▶ _Exercise_:
Every line of the material below should be repeated exactly.
[[ Material for this task, beginning ]]
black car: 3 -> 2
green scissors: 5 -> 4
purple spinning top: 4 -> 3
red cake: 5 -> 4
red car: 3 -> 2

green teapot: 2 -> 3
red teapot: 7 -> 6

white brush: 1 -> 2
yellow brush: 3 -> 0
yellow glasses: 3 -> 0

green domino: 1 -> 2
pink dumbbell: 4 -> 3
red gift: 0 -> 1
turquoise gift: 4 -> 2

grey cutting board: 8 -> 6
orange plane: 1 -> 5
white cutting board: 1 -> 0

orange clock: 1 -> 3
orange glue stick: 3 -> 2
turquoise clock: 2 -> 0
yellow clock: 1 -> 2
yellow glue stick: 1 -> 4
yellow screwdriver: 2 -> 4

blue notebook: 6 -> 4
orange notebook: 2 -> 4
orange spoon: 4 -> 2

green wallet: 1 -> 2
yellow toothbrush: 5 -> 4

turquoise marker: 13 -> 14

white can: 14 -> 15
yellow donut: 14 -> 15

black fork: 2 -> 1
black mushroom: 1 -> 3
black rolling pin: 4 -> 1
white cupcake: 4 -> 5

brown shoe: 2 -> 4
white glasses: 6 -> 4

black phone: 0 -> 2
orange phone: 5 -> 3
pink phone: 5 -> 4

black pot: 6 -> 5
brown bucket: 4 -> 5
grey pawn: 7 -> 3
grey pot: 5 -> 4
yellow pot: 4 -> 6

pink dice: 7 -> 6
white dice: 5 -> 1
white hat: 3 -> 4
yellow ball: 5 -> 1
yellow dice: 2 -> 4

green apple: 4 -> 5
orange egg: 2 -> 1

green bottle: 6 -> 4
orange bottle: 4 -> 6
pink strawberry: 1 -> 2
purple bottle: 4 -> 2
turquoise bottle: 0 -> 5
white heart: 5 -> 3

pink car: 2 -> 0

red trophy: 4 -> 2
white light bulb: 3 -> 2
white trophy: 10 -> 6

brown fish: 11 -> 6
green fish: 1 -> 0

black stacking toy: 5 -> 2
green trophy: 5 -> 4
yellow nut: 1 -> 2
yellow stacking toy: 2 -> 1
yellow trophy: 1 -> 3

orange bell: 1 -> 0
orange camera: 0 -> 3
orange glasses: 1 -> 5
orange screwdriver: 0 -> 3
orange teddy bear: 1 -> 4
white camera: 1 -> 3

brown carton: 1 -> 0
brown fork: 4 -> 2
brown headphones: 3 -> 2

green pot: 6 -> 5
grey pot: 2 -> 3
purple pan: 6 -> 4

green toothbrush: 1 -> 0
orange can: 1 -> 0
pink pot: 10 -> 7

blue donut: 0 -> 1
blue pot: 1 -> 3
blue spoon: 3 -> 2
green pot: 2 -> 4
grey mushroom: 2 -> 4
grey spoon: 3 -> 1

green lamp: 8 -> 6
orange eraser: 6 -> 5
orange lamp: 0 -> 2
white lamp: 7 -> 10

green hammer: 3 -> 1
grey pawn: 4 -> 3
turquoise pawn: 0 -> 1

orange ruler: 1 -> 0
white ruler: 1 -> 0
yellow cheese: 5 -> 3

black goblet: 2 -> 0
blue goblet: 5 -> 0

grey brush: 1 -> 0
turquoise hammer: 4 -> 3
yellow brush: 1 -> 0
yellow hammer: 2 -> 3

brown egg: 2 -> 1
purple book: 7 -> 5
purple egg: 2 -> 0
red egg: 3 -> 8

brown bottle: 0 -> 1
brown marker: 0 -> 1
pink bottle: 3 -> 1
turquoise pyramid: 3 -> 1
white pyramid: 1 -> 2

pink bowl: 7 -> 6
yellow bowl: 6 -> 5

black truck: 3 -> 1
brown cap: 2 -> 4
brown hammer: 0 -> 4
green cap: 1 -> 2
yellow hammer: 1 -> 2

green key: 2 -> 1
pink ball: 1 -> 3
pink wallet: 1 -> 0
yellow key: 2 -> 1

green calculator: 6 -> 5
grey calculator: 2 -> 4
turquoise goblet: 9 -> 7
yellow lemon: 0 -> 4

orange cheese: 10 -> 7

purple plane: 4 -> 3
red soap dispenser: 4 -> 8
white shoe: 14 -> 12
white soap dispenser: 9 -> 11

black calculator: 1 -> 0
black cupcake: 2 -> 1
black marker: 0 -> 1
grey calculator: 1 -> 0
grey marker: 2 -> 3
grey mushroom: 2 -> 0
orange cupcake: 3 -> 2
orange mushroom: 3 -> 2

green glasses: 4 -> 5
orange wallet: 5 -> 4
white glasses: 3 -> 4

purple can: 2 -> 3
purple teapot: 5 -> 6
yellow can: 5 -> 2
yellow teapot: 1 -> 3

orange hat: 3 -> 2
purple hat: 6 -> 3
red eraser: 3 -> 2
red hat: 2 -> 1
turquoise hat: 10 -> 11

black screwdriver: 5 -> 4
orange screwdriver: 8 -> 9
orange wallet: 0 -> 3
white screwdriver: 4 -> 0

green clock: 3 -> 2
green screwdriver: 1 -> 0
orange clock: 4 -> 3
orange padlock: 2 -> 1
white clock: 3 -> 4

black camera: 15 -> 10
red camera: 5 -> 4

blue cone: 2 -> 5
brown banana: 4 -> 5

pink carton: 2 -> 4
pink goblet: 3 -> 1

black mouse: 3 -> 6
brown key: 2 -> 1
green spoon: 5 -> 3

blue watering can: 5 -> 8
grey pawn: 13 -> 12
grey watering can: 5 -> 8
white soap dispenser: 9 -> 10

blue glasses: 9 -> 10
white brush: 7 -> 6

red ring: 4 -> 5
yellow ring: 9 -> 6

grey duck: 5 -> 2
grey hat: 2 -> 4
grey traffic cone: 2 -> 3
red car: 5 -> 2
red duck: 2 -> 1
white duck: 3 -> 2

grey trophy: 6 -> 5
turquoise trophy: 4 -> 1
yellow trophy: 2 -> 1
[[ Material for this task, end ]]
▶ _Exercise response_:
black car: 3 -> 2
green scissors: 5 -> 4
purple spinning top: 4 -> 3
red cake: 5 -> 4
red car: 3 -> 2

green teapot: 2 -> 3
red teapot: 7 -> 6

white brush: 1 -> 2
yellow brush: 3 -> 0
yellow glasses: 3 -> 0

green domino: 1 -> 2
pink dumbbell: 4 -> 3
red gift: 0 -> 1
turquoise gift: 4 -> 2

grey cutting board: 8 -> 6
orange plane: 1 -> 5
white cutting board: 1 -> 0

orange clock: 1 -> 3
orange glue stick: 3 -> 2
turquoise clock: 2 -> 0
yellow clock: 1 -> 2
yellow glue stick: 1 -> 4
yellow screwdriver: 2 -> 4

blue notebook: 6 -> 4
orange notebook: 2 -> 4
orange spoon: 4 -> 2

green wallet: 1 -> 2
yellow toothbrush: 5 -> 4

turquoise marker: 13 -> 14

white can: 14 -> 15
yellow donut: 14 -> 15

black fork: 2 -> 1
black mushroom: 1 -> 3
black rolling pin: 4 -> 1
white cupcake: 4 -> 5

brown shoe: 2 -> 4
white glasses: 6 -> 4

black phone: 0 -> 2
orange phone: 5 -> 3
pink phone: 5 -> 4

black pot: 6 -> 5
brown bucket: 4 -> 5
grey pawn: 7 -> 3
grey pot: 5 -> 4
yellow pot: 4 -> 6

pink dice: 7 -> 6
white dice: 5 -> 1
white hat: 3 -> 4
yellow ball: 5 -> 1
yellow dice: 2 -> 4

green apple: 4 -> 5
orange egg: 2 -> 1

green bottle: 6 -> 4
orange bottle: 4 -> 6
pink strawberry: 1 -> 2
purple bottle: 4 -> 2
turquoise bottle: 0 -> 5
white heart: 5 -> 3

pink car: 2 -> 0

red trophy: 4 -> 2
white light bulb: 3 -> 2
white trophy: 10 -> 6

brown fish: 11 -> 6
green fish: 1 -> 0

black stacking toy: 5 -> 2
green trophy: 5 -> 4
yellow nut: 1 -> 2
yellow stacking toy: 2 -> 1
yellow trophy: 1 -> 3

orange bell: 1 -> 0
orange camera: 0 -> 3
orange glasses: 1 -> 5
orange screwdriver: 0 -> 3
orange teddy bear: 1 -> 4
white camera: 1 -> 3

brown carton: 1 -> 0
brown fork: 4 -> 2
brown headphones: 3 -> 2

green pot: 6 -> 5
grey pot: 2 -> 3
purple pan: 6 -> 4

green toothbrush: 1 -> 0
orange can: 1 -> 0
pink pot: 10 -> 7

blue donut: 0 -> 1
blue pot: 1 -> 3
blue spoon: 3 -> 2
green pot: 2 -> 4
grey mushroom: 2 -> 4
grey spoon: 3 -> 1

green lamp: 8 -> 6
orange eraser: 6 -> 5
orange lamp: 0 -> 2
white lamp: 7 -> 10

green hammer: 3 -> 1
grey pawn: 4 -> 3
turquoise pawn: 0 -> 1

orange ruler: 1 -> 0
white ruler: 1 -> 0
yellow cheese: 5 -> 3

black goblet: 2 -> 0
blue goblet: 5 -> 0

grey brush: 1 -> 0
turquoise hammer: 4 -> 3
yellow brush: 1 -> 0
yellow hammer: 2 -> 3

brown egg: 2 -> 1
purple book: 7 -> 5
purple egg: 2 -> 0
red egg: 3 -> 8

brown bottle: 0 -> 1
brown marker: 0 -> 1
pink bottle: 3 -> 1
turquoise pyramid: 3 -> 1
white pyramid: 1 -> 2

pink bowl: 7 -> 6
yellow bowl: 6 -> 5

black truck: 3 -> 1
brown cap: 2 -> 4
brown hammer: 0 -> 4
green cap: 1 -> 2
yellow hammer: 1 -> 2

green key: 2 -> 1
pink ball: 1 -> 3
pink wallet: 1 -> 0
yellow key: 2 -> 1

green calculator: 6 -> 5
grey calculator: 2 -> 4
turquoise goblet: 9 -> 7
yellow lemon: 0 -> 4

orange cheese: 10 -> 7

purple plane: 4 -> 3
red soap dispenser: 4 -> 8
white shoe: 14 -> 12
white soap dispenser: 9 -> 11

black calculator: 1 -> 0
black cupcake: 2 -> 1
black marker: 0 -> 1
grey calculator: 1 -> 0
grey marker: 2 -> 3
grey mushroom: 2 -> 0
orange cupcake: 3 -> 2
orange mushroom: 3 -> 2

green glasses: 4 -> 5
orange wallet: 5 -> 4
white glasses: 3 -> 4

purple can: 2 -> 3
purple teapot: 5 -> 6
yellow can: 5 -> 2
yellow teapot: 1 -> 3

orange hat: 3 -> 2
purple hat: 6 -> 3
red eraser: 3 -> 2
red hat: 2 -> 1
turquoise hat: 10 -> 11

black screwdriver: 5 -> 4
orange screwdriver: 8 -> 9
orange wallet: 0 -> 3
white screwdriver: 4 -> 0

green clock: 3 -> 2
green screwdriver: 1 -> 0
orange clock: 4 -> 3
orange padlock: 2 -> 1
white clock: 3 -> 4

black camera: 15 -> 10
red camera: 5 -> 4

blue cone: 2 -> 5
brown banana: 4 -> 5

pink carton: 2 -> 4
pink goblet: 3 -> 1

black mouse: 3 -> 6
brown key: 2 -> 1
green spoon: 5 -> 3

blue watering can: 5 -> 8
grey pawn: 13 -> 12
grey watering can: 5 -> 8
white soap dispenser: 9 -> 10

blue glasses: 9 -> 10
white brush: 7 -> 6

red ring: 4 -> 5
yellow ring: 9 -> 6

grey duck: 5 -> 2
grey hat: 2 -> 4
grey traffic cone: 2 -> 3
red car: 5 -> 2
red duck: 2 -> 1
white duck: 3 -> 2

grey trophy: 6 -> 5
turquoise trophy: 4 -> 1
yellow trophy: 2 -> 1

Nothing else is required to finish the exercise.